Work instructions: The entries below must be reproduced exactly; their pictures are not part of the copy.

+---+

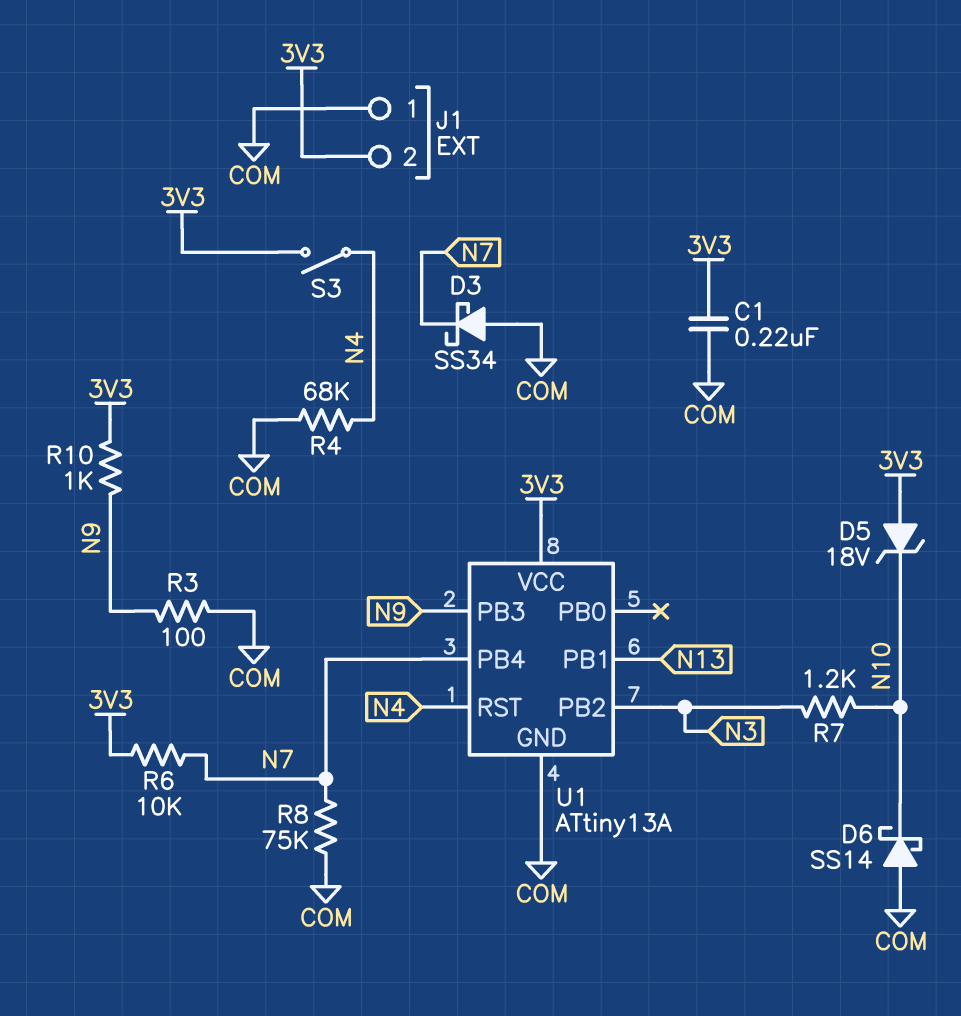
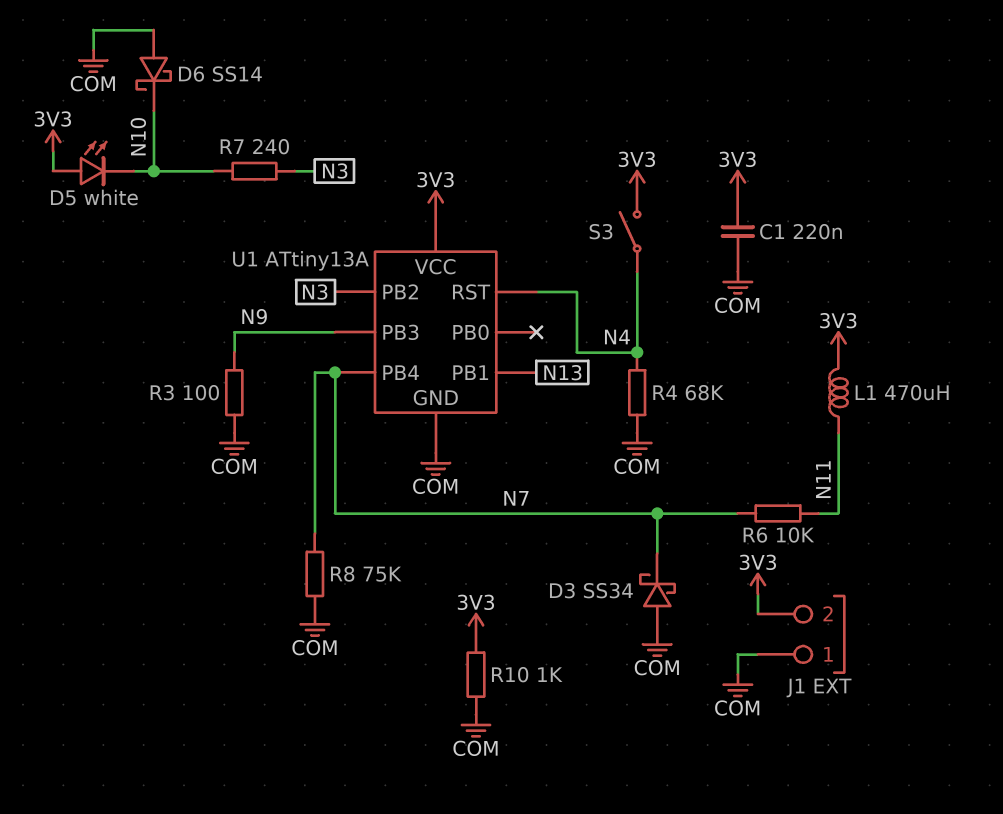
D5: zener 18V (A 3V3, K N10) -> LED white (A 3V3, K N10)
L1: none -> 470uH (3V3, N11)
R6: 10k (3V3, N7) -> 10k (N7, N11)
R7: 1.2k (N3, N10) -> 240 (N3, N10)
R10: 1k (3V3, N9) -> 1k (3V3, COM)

+---+

Written reply:
D5: zener 18V (A 3V3, K N10) -> LED white (A 3V3, K N10)
L1: none -> 470uH (3V3, N11)
R6: 10k (3V3, N7) -> 10k (N7, N11)
R7: 1.2k (N3, N10) -> 240 (N3, N10)
R10: 1k (3V3, N9) -> 1k (3V3, COM)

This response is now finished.